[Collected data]
+++++

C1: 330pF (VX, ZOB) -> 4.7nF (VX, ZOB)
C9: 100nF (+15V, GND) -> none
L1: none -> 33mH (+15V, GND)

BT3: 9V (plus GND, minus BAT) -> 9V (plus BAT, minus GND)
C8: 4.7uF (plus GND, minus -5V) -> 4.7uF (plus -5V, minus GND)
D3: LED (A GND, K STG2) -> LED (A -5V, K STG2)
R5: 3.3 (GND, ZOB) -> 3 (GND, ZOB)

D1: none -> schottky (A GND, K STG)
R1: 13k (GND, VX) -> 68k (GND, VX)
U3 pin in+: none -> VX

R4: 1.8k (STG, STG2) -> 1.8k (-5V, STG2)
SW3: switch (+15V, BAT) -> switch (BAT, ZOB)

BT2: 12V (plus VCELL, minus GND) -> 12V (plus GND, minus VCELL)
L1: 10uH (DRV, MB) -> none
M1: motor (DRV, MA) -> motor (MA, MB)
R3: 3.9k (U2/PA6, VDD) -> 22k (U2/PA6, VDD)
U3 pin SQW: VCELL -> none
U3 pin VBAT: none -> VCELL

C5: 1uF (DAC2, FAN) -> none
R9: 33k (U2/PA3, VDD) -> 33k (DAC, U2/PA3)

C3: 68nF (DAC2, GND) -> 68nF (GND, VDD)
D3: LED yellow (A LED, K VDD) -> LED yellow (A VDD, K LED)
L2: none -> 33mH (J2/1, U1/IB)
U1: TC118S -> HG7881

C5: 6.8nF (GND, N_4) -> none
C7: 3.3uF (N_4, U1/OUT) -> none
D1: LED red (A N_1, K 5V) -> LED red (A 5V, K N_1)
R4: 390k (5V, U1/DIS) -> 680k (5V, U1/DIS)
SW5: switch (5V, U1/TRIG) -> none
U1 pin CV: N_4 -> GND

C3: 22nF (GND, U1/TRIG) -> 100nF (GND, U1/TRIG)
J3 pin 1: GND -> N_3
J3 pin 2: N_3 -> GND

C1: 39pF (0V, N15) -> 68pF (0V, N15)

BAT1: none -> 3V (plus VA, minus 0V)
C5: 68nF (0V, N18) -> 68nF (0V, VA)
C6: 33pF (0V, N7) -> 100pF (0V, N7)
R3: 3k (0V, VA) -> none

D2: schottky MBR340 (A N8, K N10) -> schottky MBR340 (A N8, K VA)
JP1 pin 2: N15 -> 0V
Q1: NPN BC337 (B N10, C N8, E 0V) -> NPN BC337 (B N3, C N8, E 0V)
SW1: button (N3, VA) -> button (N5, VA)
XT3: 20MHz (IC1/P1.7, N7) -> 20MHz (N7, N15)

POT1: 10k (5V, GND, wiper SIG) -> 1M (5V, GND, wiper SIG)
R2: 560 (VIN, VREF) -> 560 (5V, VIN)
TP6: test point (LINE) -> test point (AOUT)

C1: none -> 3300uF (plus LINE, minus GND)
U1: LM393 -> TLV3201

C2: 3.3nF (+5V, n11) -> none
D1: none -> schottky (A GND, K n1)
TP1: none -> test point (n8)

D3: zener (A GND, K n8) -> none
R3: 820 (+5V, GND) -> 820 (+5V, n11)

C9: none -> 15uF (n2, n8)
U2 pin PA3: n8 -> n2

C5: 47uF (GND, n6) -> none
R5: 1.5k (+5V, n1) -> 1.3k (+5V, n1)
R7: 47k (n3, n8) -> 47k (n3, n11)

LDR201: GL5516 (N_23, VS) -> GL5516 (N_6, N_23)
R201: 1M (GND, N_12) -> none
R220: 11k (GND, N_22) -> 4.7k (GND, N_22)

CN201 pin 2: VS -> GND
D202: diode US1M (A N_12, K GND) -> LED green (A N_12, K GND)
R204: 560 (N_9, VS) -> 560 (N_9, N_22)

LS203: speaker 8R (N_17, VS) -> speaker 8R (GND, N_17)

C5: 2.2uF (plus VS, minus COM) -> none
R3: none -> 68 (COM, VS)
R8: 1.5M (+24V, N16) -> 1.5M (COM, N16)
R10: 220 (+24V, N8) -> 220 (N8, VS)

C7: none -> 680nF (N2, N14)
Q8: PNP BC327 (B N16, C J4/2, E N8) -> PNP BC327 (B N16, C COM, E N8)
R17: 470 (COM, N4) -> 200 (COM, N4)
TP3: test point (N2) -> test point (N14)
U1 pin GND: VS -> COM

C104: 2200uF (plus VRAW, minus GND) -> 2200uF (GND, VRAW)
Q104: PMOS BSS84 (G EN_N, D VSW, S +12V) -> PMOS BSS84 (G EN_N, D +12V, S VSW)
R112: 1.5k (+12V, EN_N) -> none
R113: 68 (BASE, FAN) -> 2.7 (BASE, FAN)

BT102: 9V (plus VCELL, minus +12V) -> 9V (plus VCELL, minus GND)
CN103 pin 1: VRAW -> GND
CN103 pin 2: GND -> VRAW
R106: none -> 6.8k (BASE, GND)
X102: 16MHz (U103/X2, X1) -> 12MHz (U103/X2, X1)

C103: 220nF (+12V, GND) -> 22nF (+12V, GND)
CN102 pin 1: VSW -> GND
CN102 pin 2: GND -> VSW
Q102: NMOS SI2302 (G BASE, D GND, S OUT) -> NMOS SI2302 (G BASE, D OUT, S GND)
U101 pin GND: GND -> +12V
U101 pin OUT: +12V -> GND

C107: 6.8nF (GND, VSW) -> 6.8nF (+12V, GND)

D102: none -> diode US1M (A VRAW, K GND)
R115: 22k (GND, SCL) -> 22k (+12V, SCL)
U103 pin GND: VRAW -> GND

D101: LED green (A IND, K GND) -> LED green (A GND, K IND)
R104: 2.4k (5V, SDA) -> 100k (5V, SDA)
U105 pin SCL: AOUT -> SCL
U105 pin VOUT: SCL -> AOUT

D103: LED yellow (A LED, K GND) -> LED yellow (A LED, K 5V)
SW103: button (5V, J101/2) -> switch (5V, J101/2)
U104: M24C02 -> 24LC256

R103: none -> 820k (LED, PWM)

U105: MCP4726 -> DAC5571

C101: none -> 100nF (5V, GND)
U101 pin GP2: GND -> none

+++++

About this exercise ▸
What is needed is an exact copy of the entries from their first line down to the line with "U3 pin in+: none -> VX", that line included, and nothing beyond it.

Expected output ▸
C1: 330pF (VX, ZOB) -> 4.7nF (VX, ZOB)
C9: 100nF (+15V, GND) -> none
L1: none -> 33mH (+15V, GND)

BT3: 9V (plus GND, minus BAT) -> 9V (plus BAT, minus GND)
C8: 4.7uF (plus GND, minus -5V) -> 4.7uF (plus -5V, minus GND)
D3: LED (A GND, K STG2) -> LED (A -5V, K STG2)
R5: 3.3 (GND, ZOB) -> 3 (GND, ZOB)

D1: none -> schottky (A GND, K STG)
R1: 13k (GND, VX) -> 68k (GND, VX)
U3 pin in+: none -> VX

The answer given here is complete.